### Activity
Of all the lines in the material, tally those containing the string "yellow", and report nothing but the total.

### Raw data
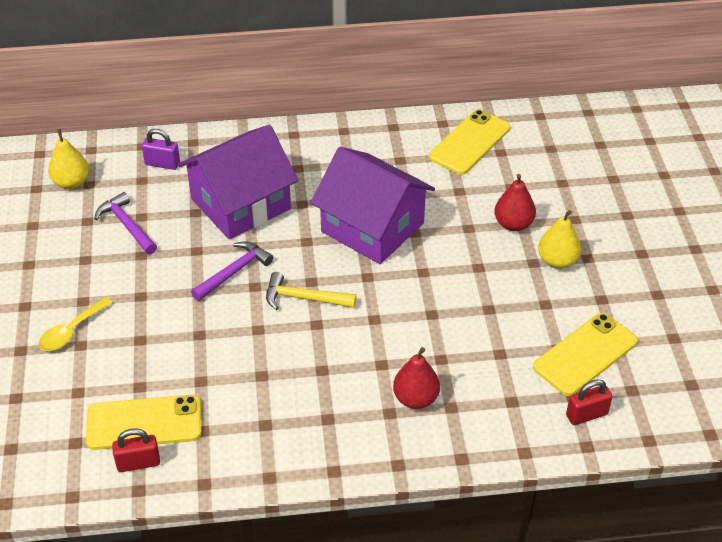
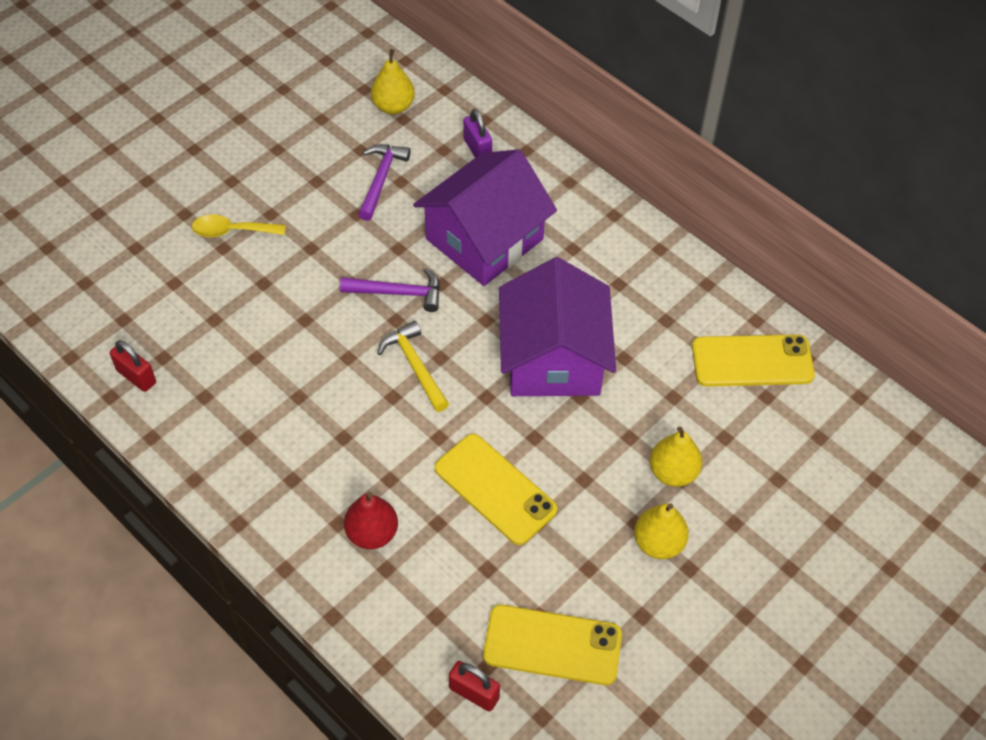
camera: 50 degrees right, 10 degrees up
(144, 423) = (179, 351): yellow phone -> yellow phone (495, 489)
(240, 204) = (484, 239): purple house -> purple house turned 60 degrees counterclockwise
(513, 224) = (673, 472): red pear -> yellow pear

### Answer area
2